Copy out exactly the lines from the one containing "IC1 pin VIN: VIN -> LX" to the end of the records below, both included, and nothing else.

- RAW DATA
——

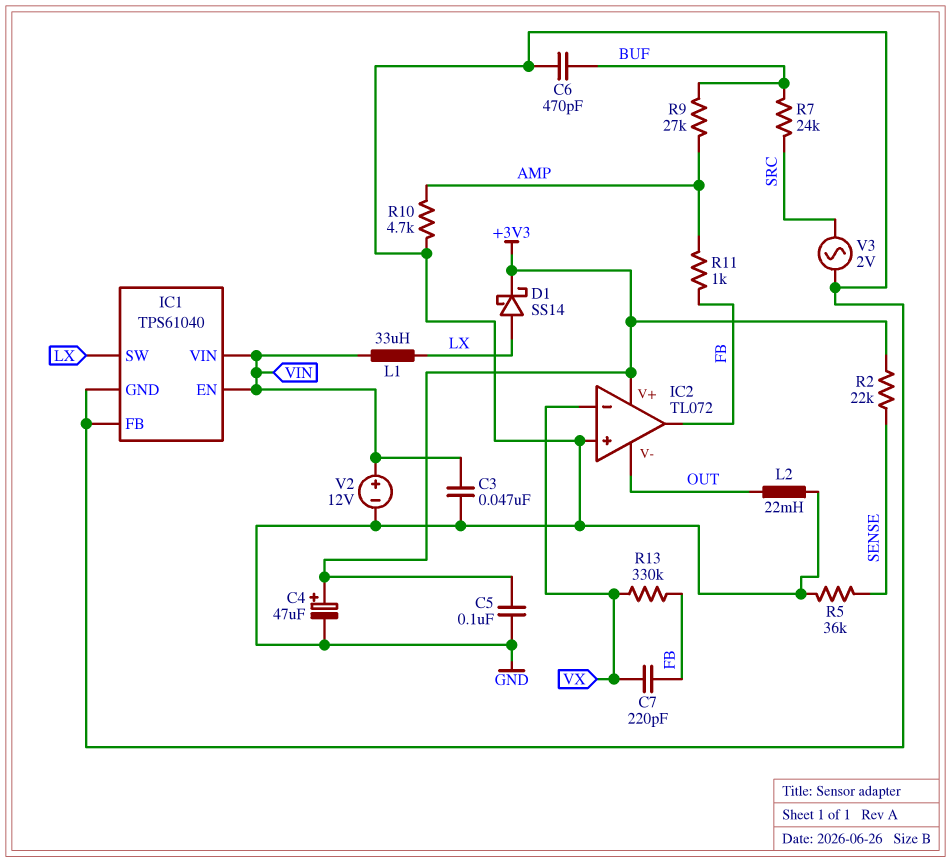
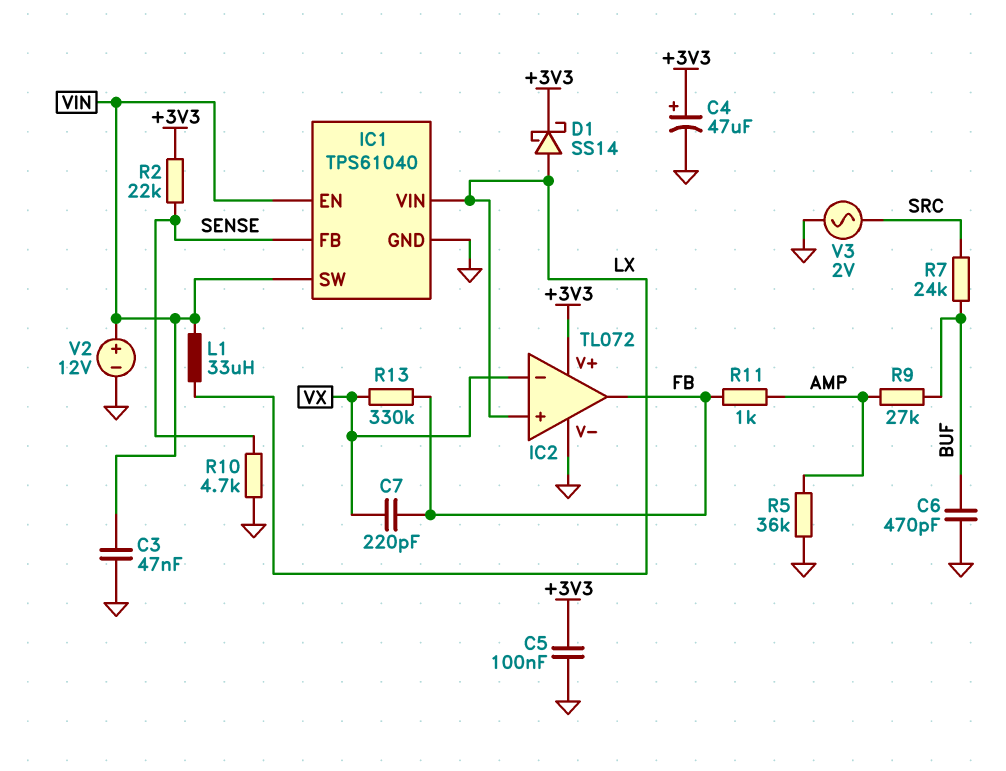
IC1 pin FB: GND -> SENSE
IC1 pin SW: LX -> VIN
IC1 pin VIN: VIN -> LX
IC2 pin V-: OUT -> GND
IC2 pin in+: GND -> LX
L2: 22mH (GND, OUT) -> none
R5: 36k (GND, SENSE) -> 36k (AMP, GND)
R10: 4.7k (AMP, GND) -> 4.7k (GND, SENSE)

——

- TASK RESULT
IC1 pin VIN: VIN -> LX
IC2 pin V-: OUT -> GND
IC2 pin in+: GND -> LX
L2: 22mH (GND, OUT) -> none
R5: 36k (GND, SENSE) -> 36k (AMP, GND)
R10: 4.7k (AMP, GND) -> 4.7k (GND, SENSE)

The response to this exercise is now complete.